Would you return, word for word, the lines of the data below from the line with "in_second: [489, 234]" through the line with "was: turquoise_pot", and no others?

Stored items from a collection
--------

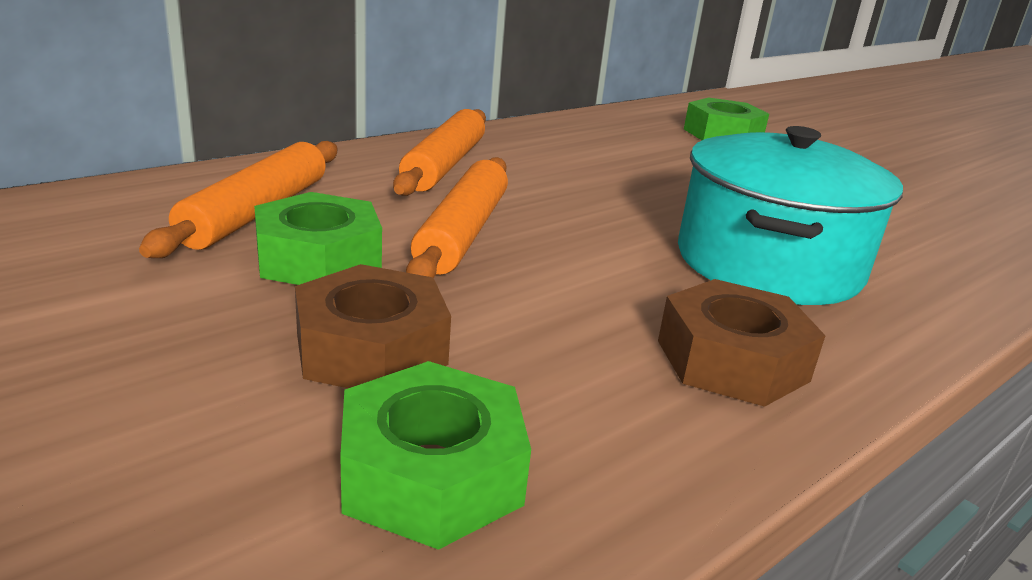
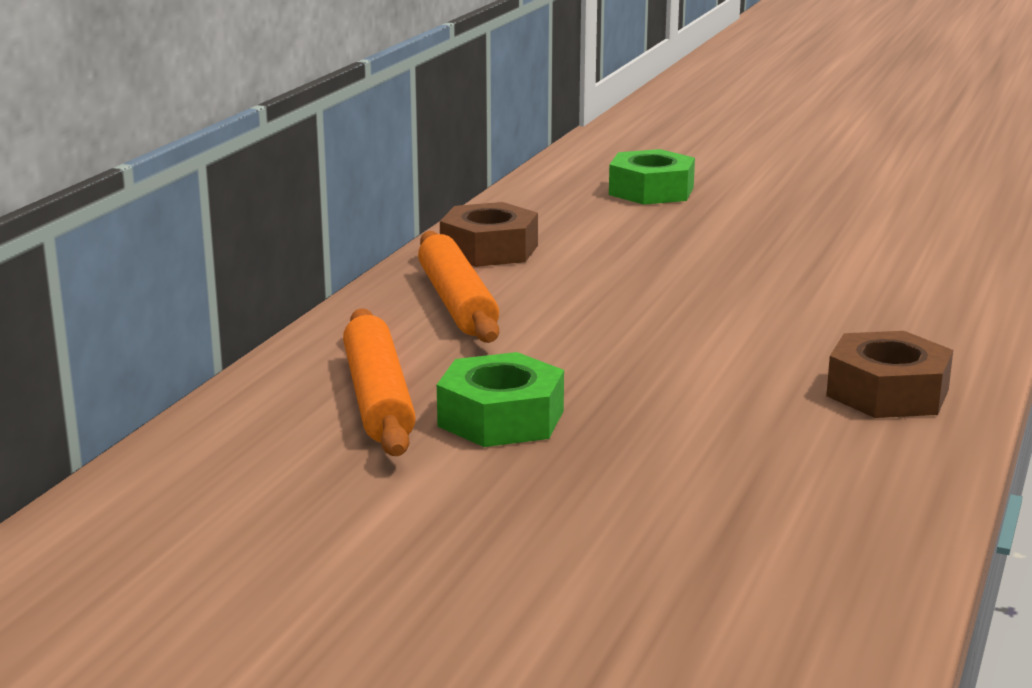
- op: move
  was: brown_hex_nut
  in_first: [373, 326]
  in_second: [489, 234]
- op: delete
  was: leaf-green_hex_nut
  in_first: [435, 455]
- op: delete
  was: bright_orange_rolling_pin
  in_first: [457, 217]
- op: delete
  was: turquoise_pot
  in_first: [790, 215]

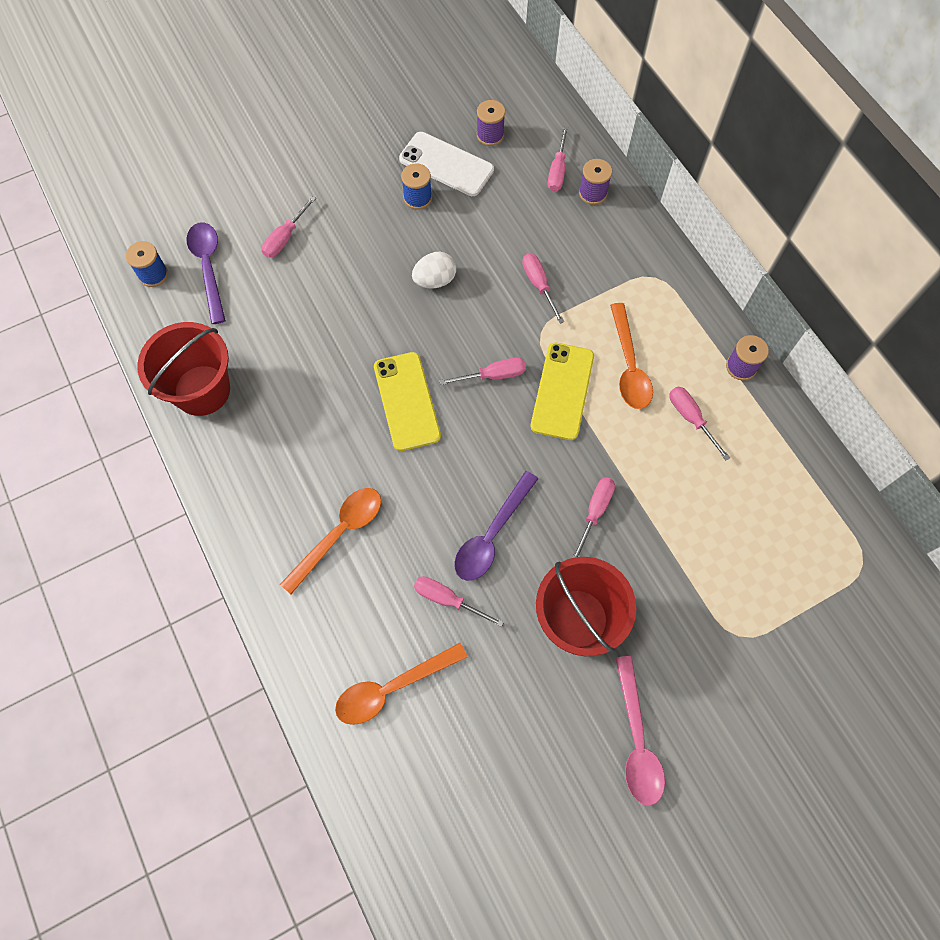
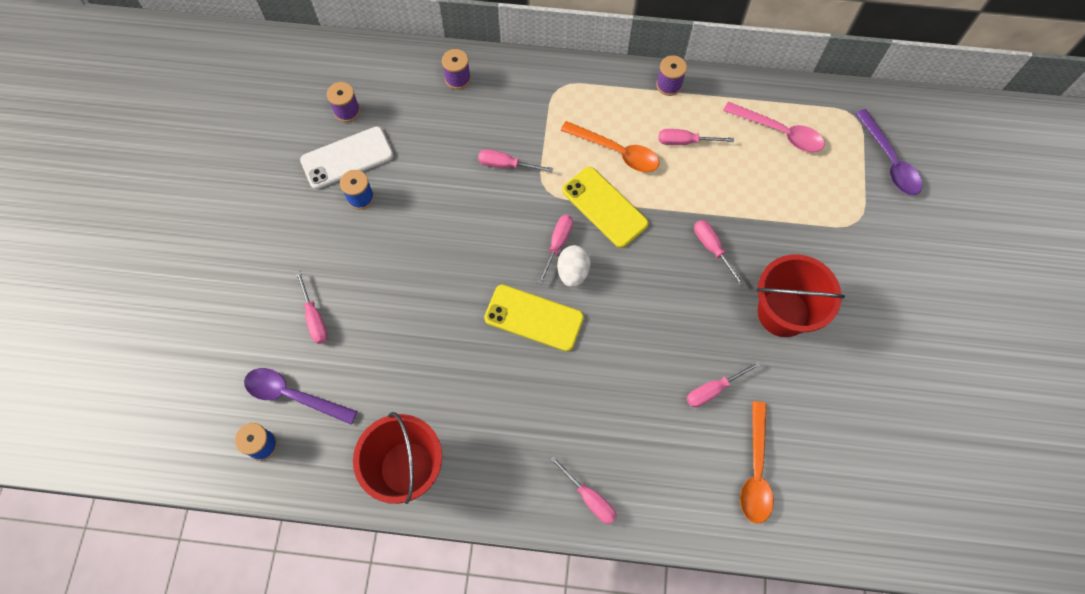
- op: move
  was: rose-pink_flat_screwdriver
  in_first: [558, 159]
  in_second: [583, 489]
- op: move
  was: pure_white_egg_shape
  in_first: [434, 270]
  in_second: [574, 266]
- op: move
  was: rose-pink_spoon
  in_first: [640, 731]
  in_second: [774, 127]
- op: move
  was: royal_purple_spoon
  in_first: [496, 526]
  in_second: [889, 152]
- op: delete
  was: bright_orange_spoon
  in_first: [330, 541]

--------

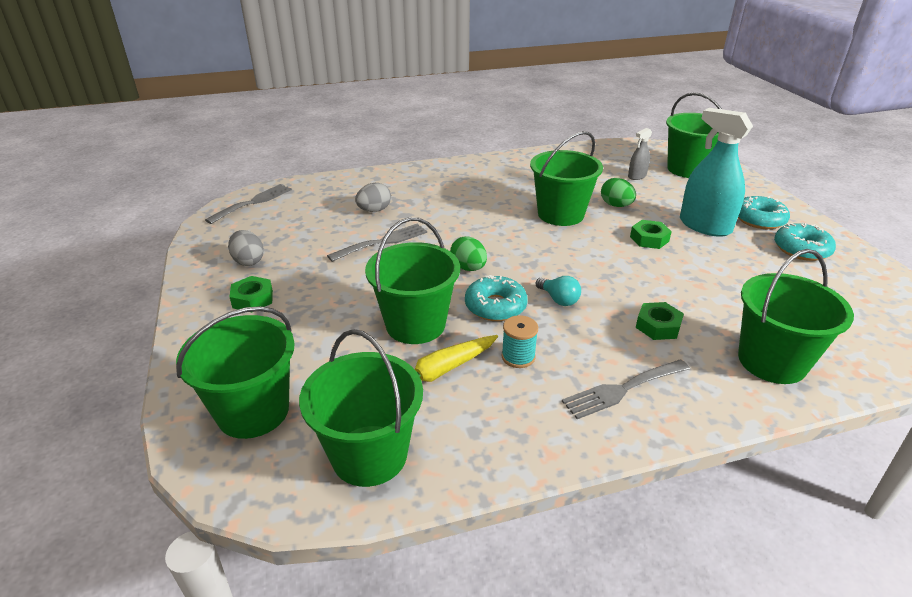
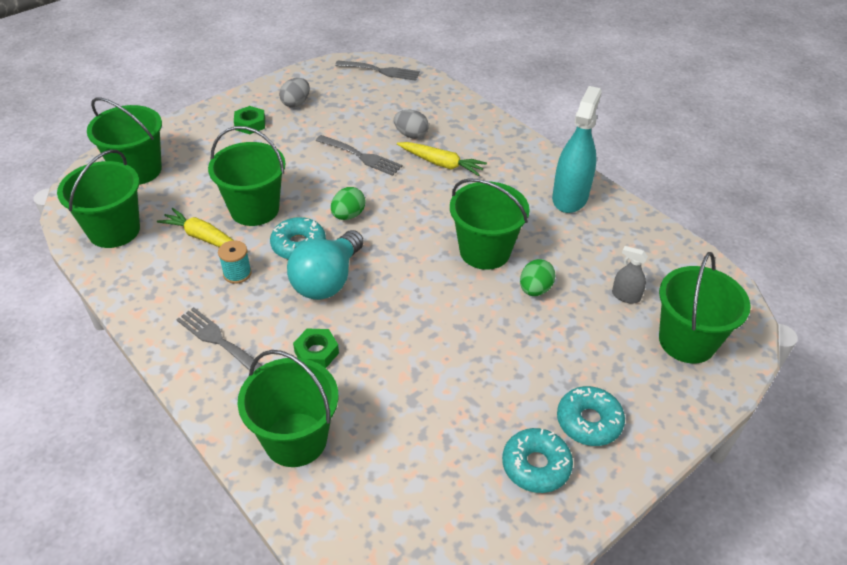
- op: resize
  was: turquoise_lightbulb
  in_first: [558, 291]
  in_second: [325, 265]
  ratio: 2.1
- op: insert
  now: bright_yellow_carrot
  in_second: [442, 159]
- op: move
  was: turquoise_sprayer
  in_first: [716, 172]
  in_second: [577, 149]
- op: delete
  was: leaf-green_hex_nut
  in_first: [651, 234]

--------

SOLVED EXERCISE:
  in_second: [489, 234]
- op: delete
  was: leaf-green_hex_nut
  in_first: [435, 455]
- op: delete
  was: bright_orange_rolling_pin
  in_first: [457, 217]
- op: delete
  was: turquoise_pot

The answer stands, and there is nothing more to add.